### Your assignment
In every line of the records, look for "DGND", then report how many lines have it and nothing else.
==== Entries shown
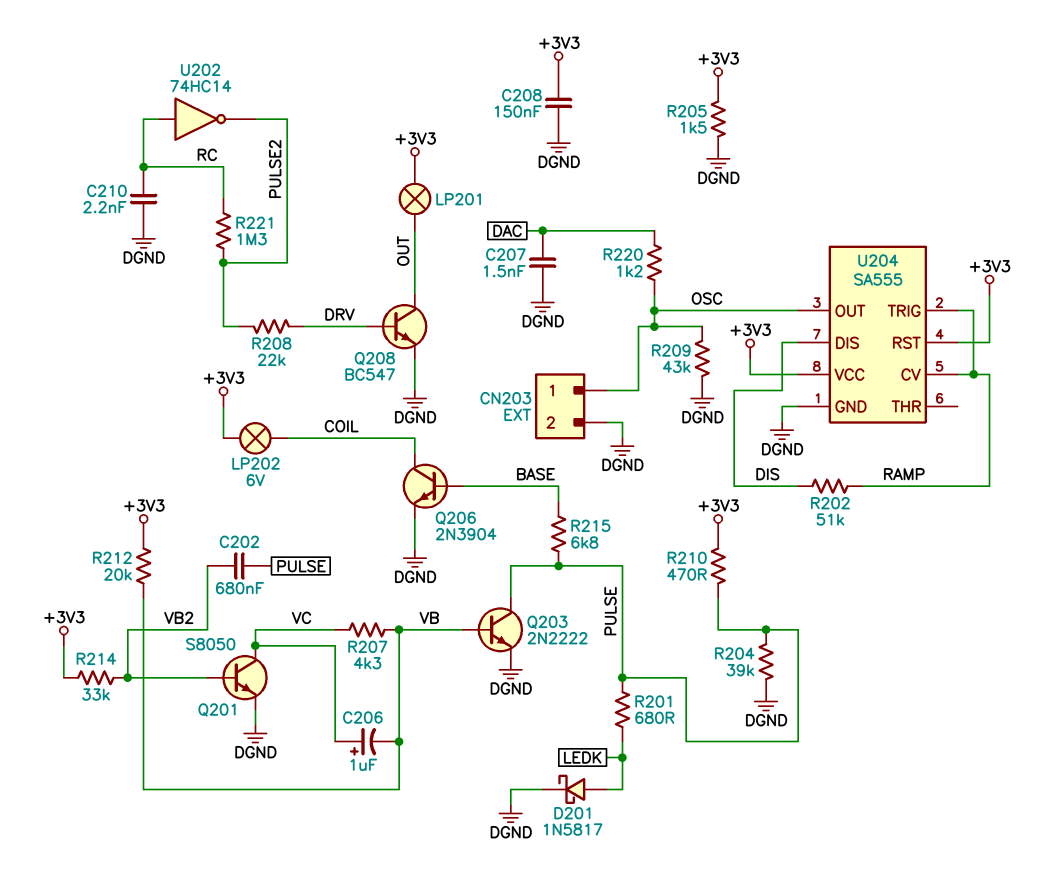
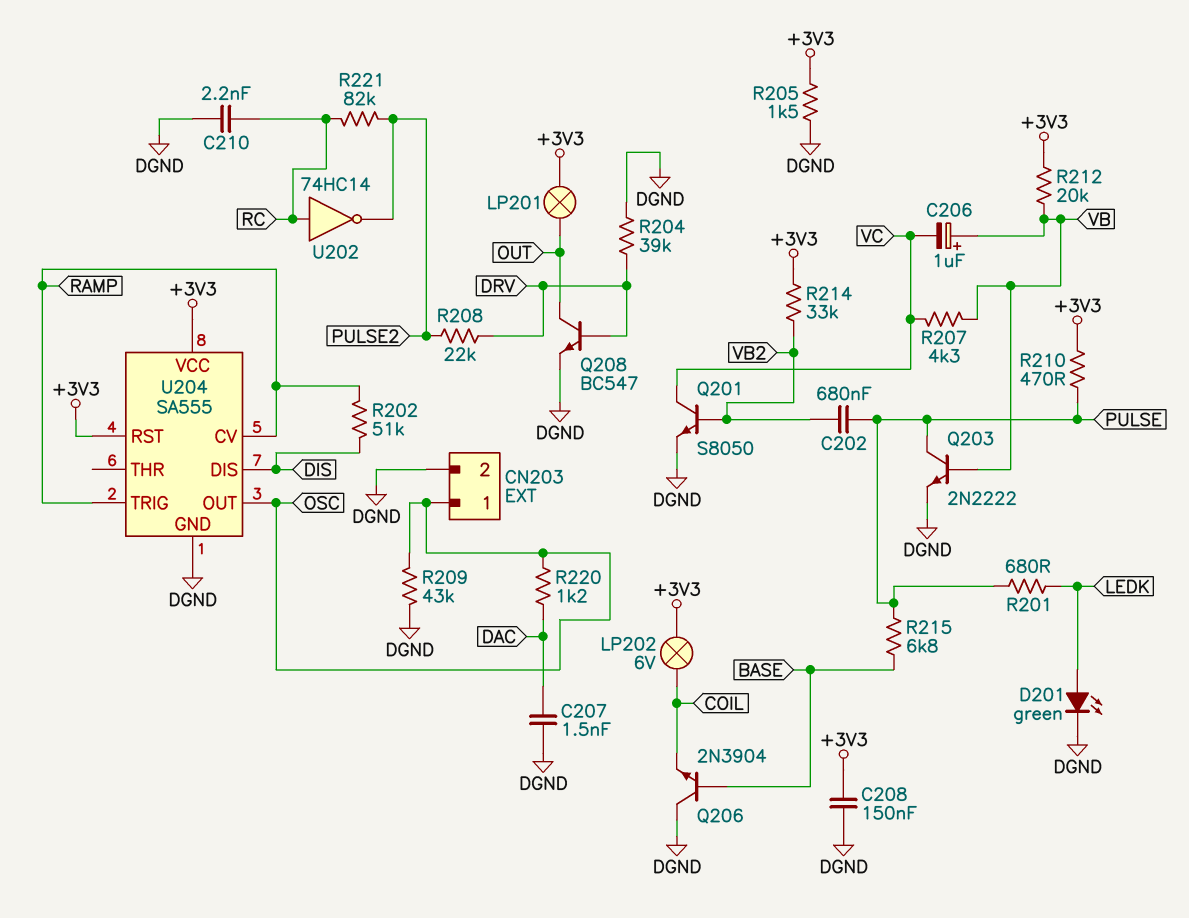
C206: 1uF (plus VC, minus VB) -> 1uF (plus VB, minus VC)
D201: schottky 1N5817 (A LEDK, K DGND) -> LED green (A LEDK, K DGND)
Q206: NPN 2N3904 (B BASE, C COIL, E DGND) -> NPN 2N3904 (B BASE, C DGND, E COIL)
R204: 39k (DGND, PULSE) -> 39k (DGND, DRV)
R221: 1.3M (PULSE2, RC) -> 82k (PULSE2, RC)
========
### Problem solution
3